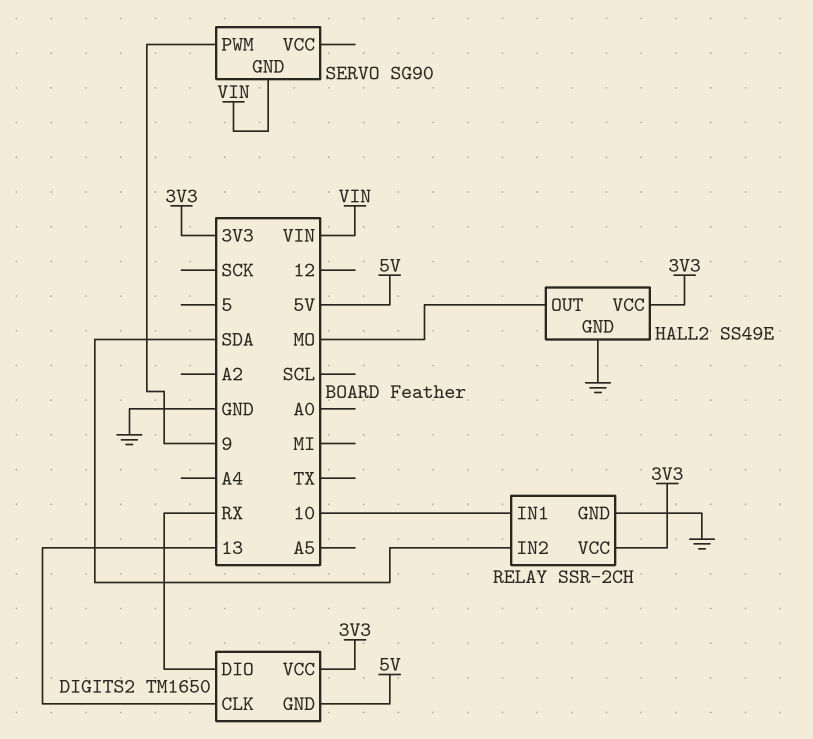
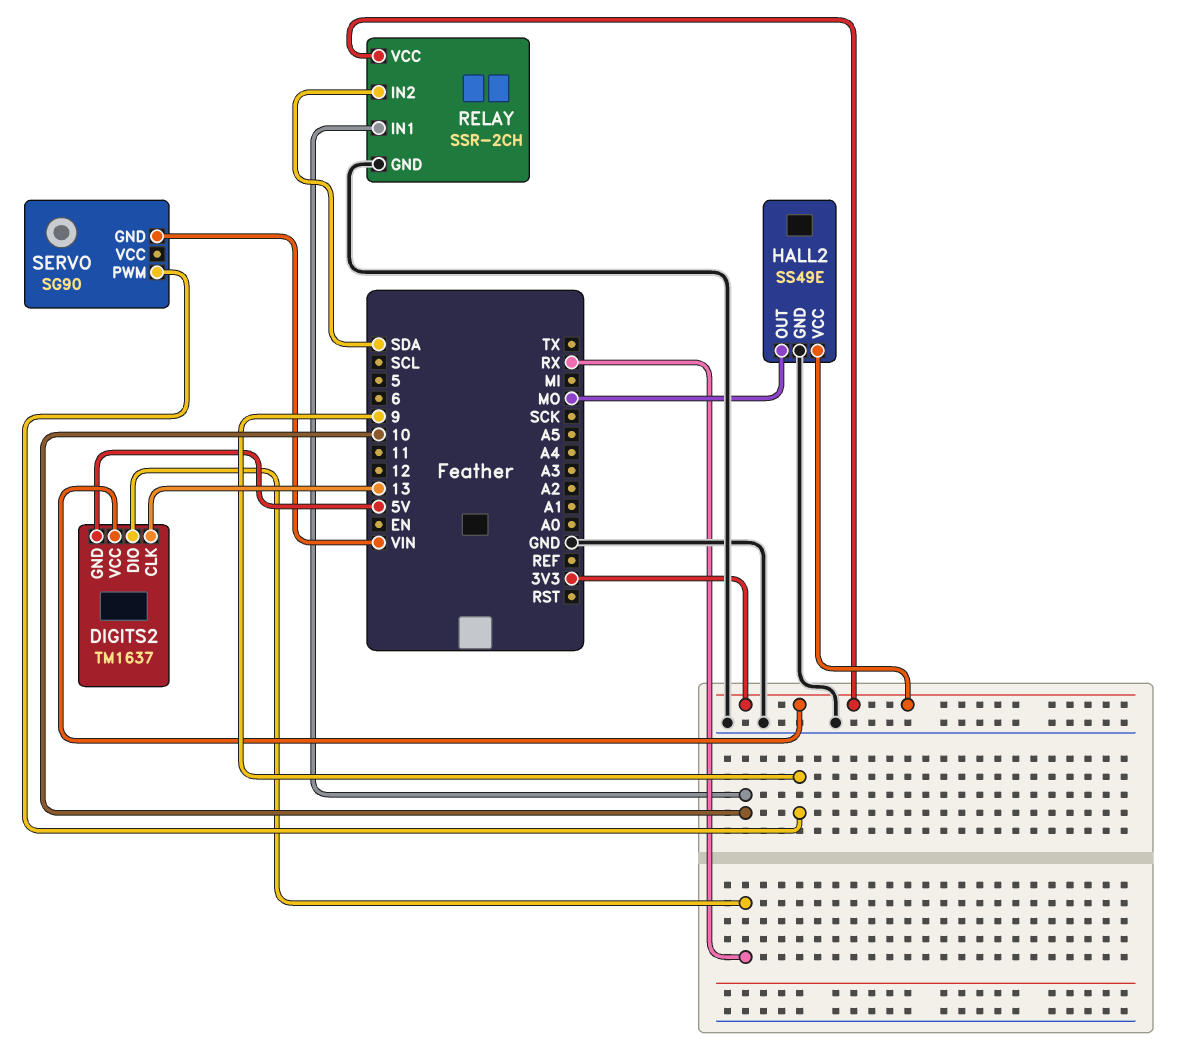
DIGITS2: TM1650 -> TM1637

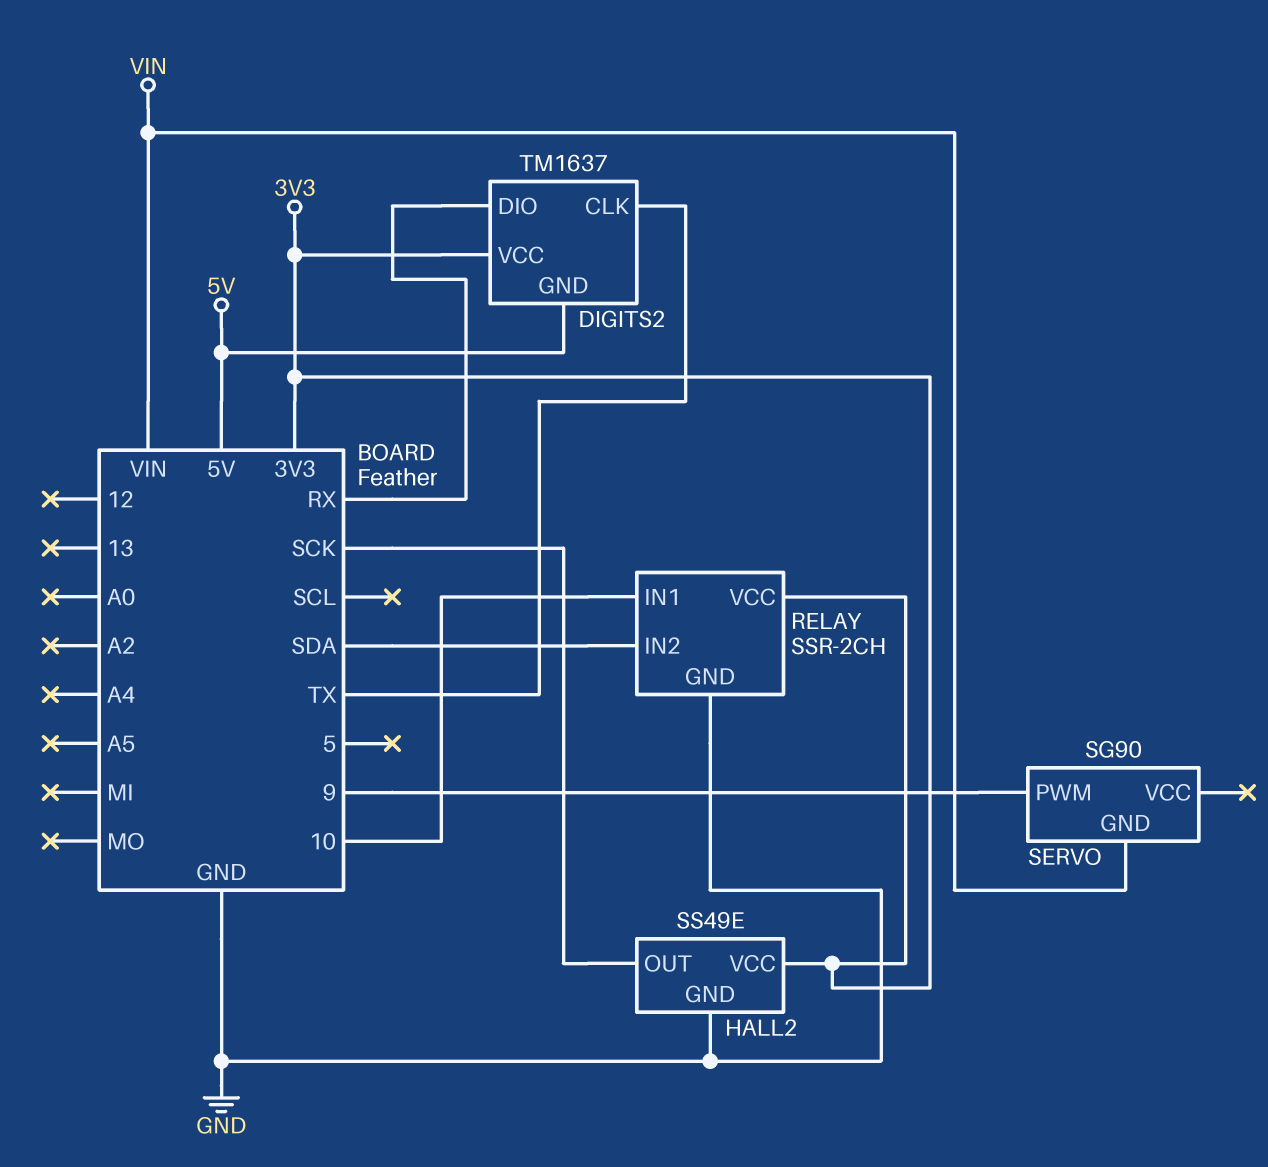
DIGITS2 pin CLK: 13 -> TX
HALL2 pin OUT: MO -> SCK

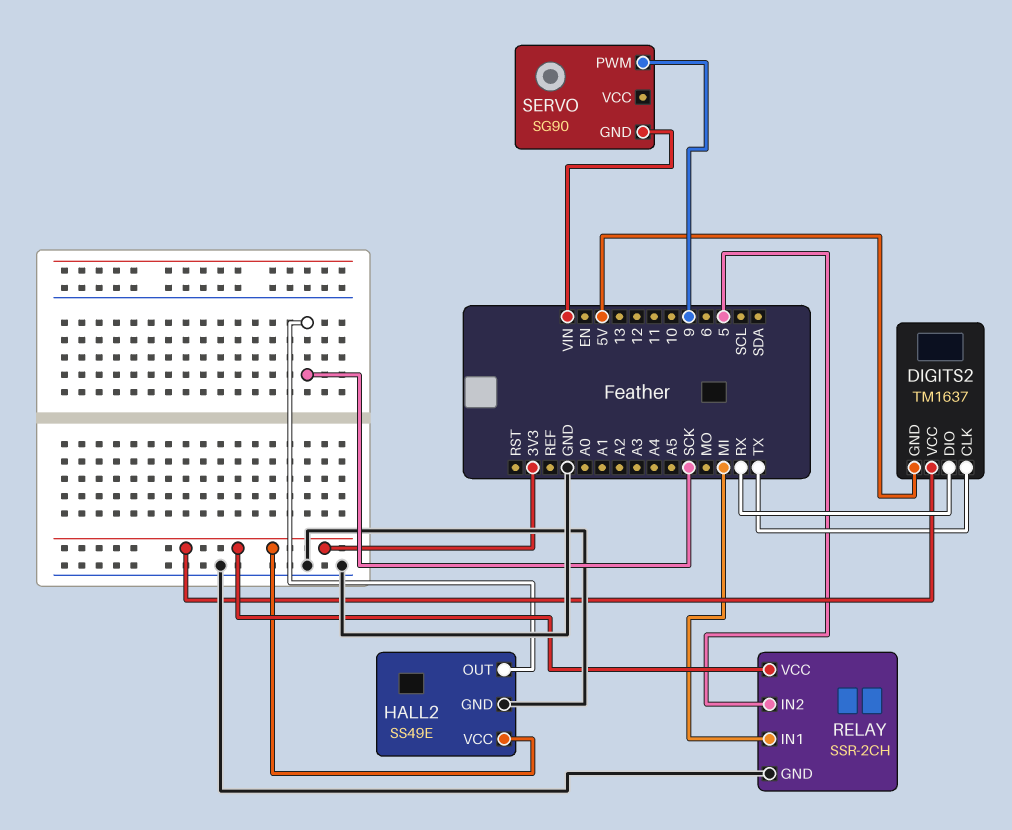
RELAY pin IN1: 10 -> MI
RELAY pin IN2: SDA -> 5

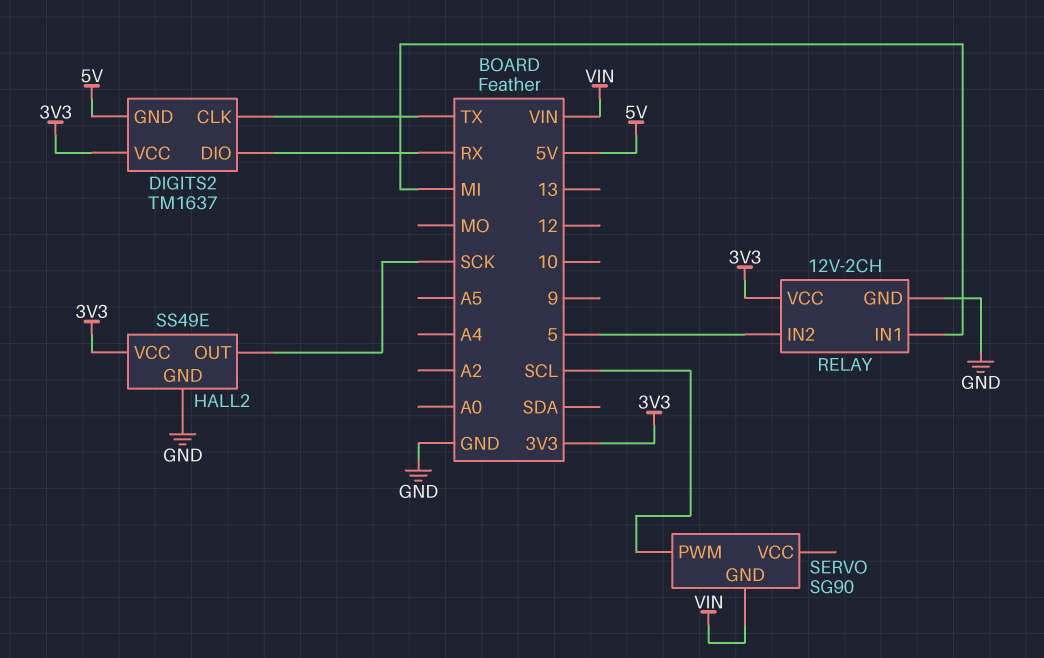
RELAY: SSR-2CH -> 12V-2CH
SERVO pin PWM: 9 -> SCL

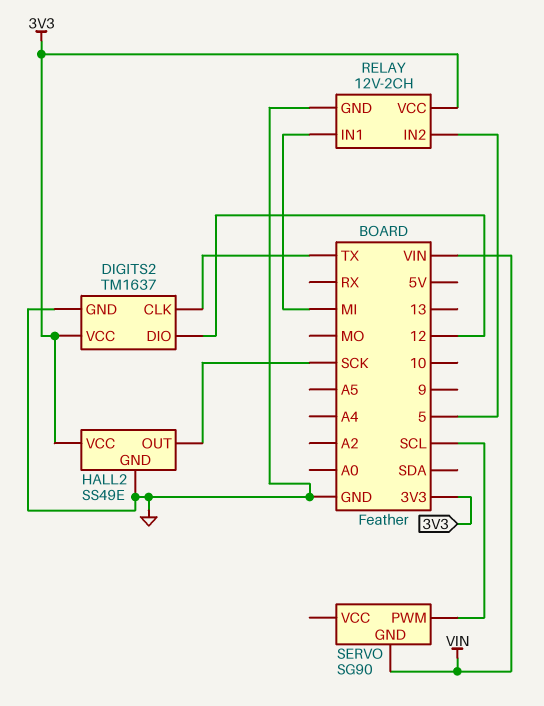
DIGITS2 pin DIO: RX -> 12
DIGITS2 pin GND: 5V -> GND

-- -- --

> _Brief_:
Look through the entries, and return every line that the word "RELAY" appears in.

> _Result of this task_:
RELAY pin IN1: 10 -> MI
RELAY pin IN2: SDA -> 5
RELAY: SSR-2CH -> 12V-2CH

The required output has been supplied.